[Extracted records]
[Start of Attachment]

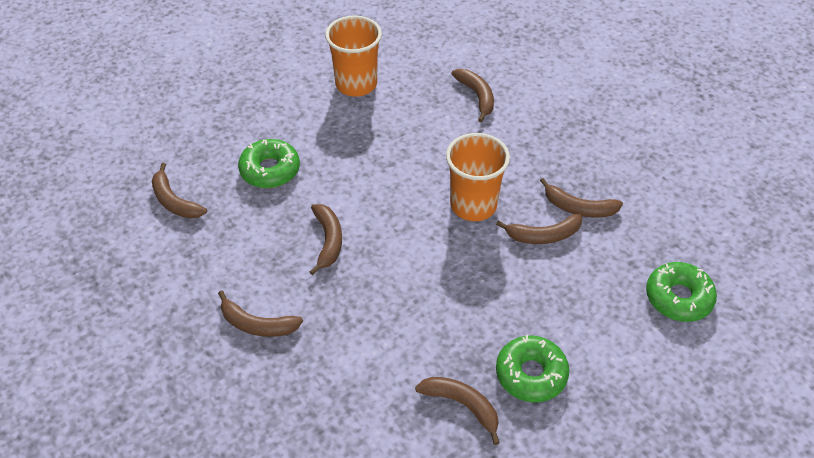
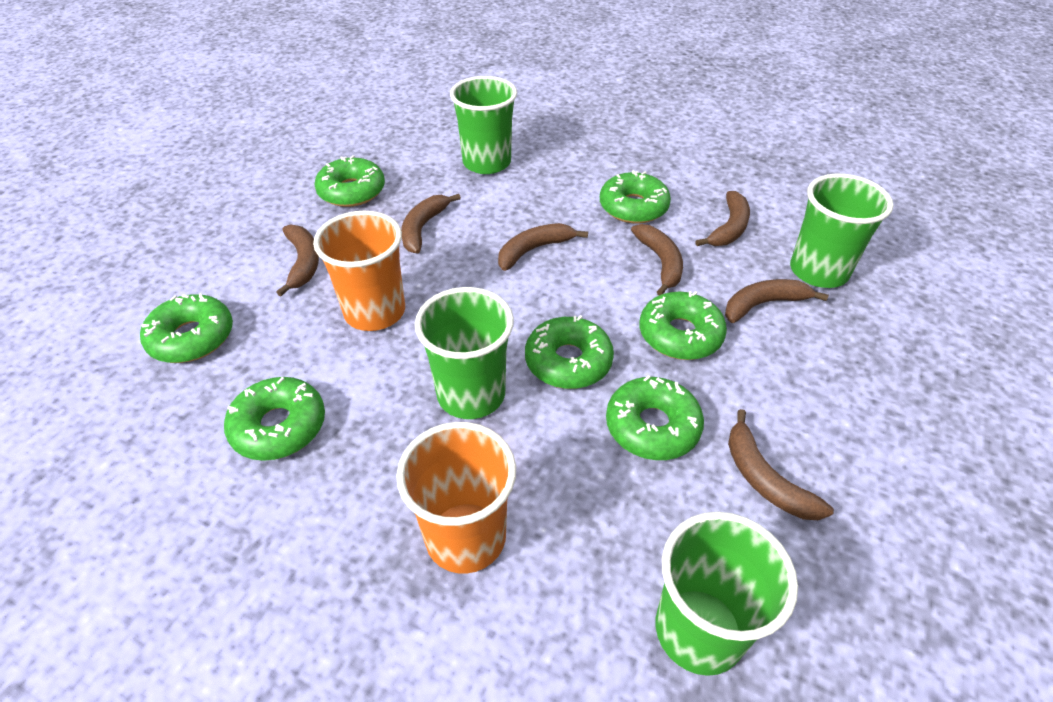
green cup: 0 -> 4
green donut: 3 -> 7

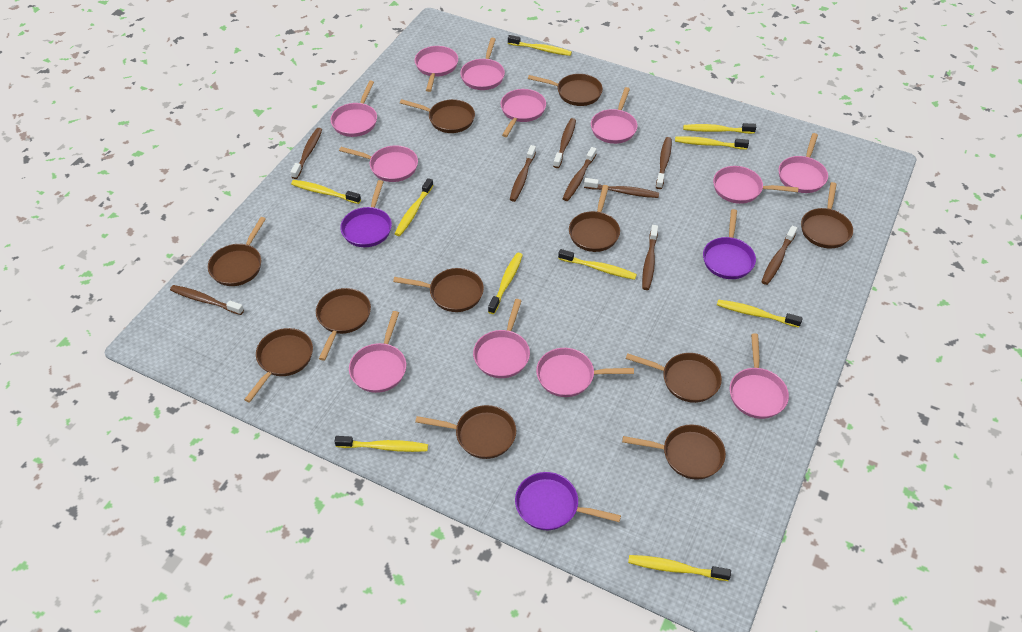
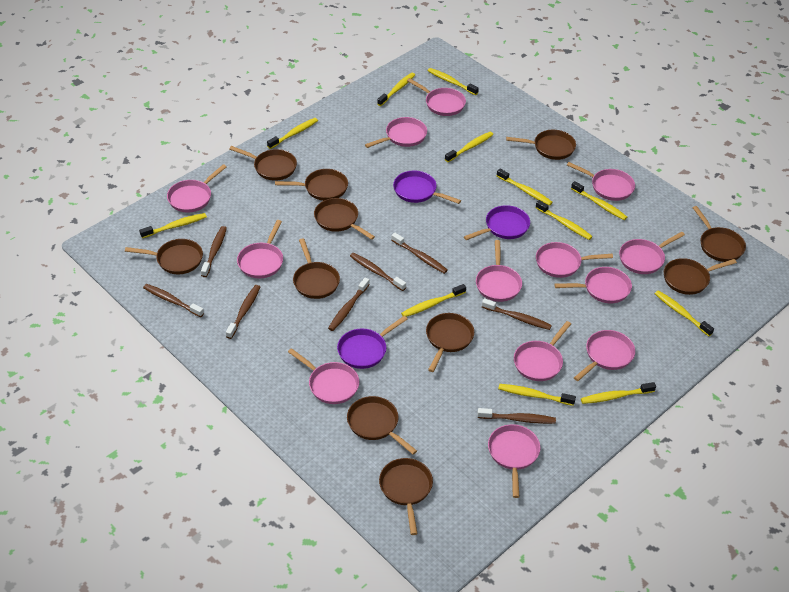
brown toothbrush: 9 -> 8
pink pan: 12 -> 13
yellow toothbrush: 10 -> 12

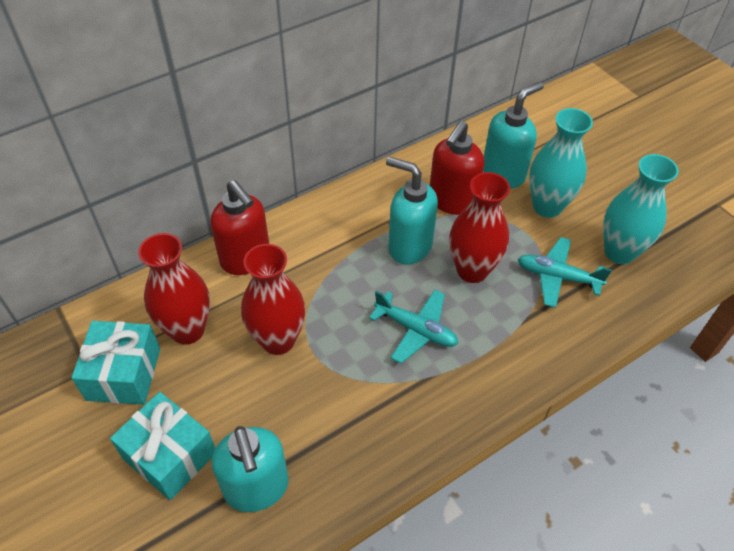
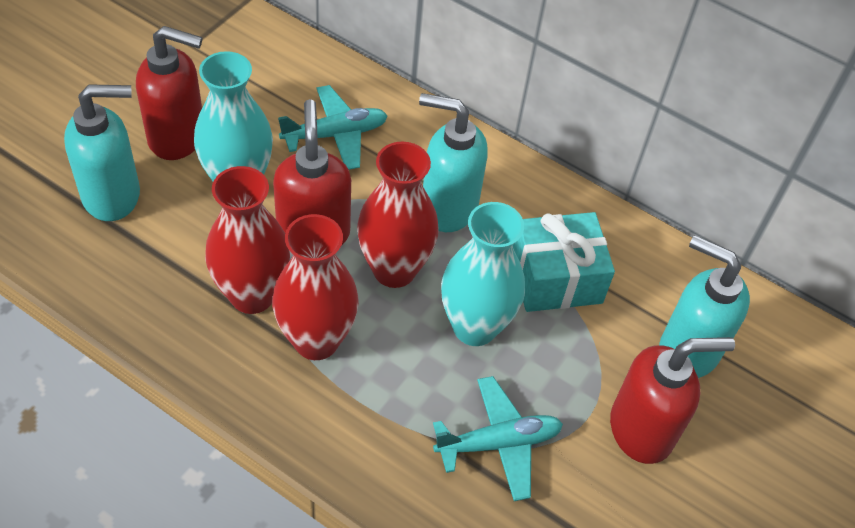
red soap dispenser: 2 -> 3
turquoise gift: 2 -> 1

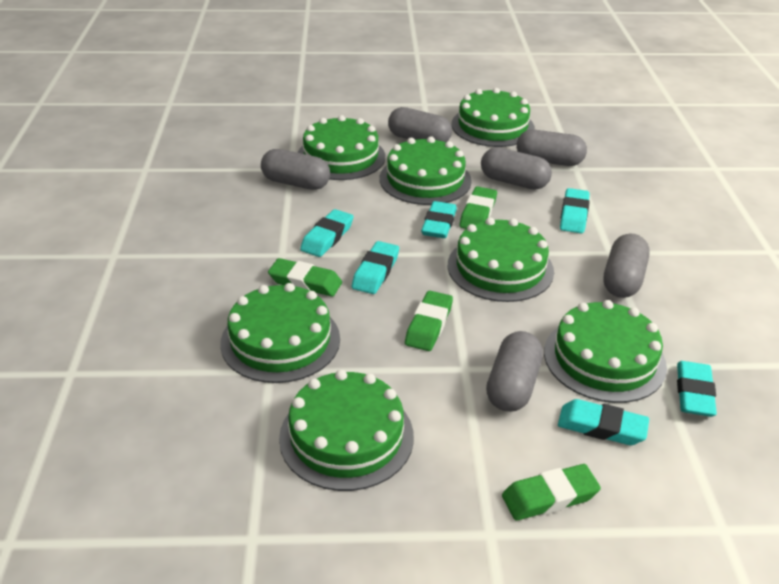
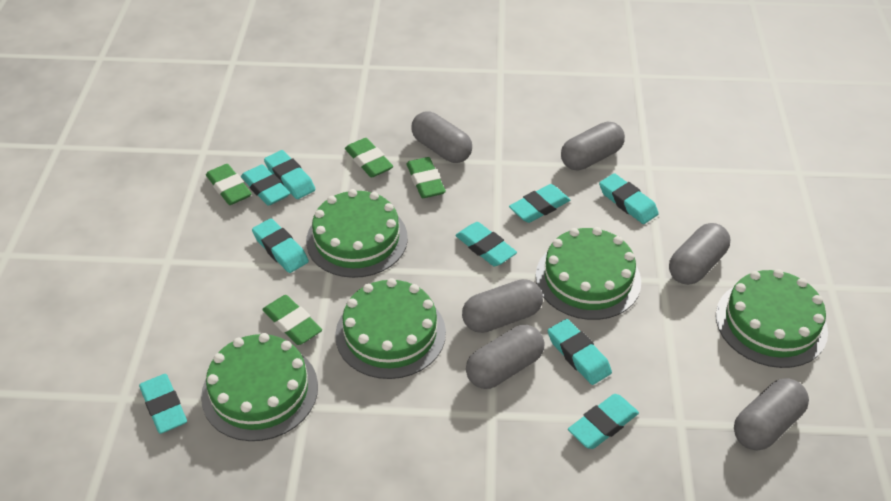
green cake: 7 -> 5
turquoise eraser: 6 -> 9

[End of Attachment]

ABOUT THIS TASK:
No pictures belong in the output. Restate word for word only the lines from the one containing "yellow toothbrush: 10 -> 12" to the end of the entries above.

RESULT FOR THIS TASK:
yellow toothbrush: 10 -> 12

red soap dispenser: 2 -> 3
turquoise gift: 2 -> 1

green cake: 7 -> 5
turquoise eraser: 6 -> 9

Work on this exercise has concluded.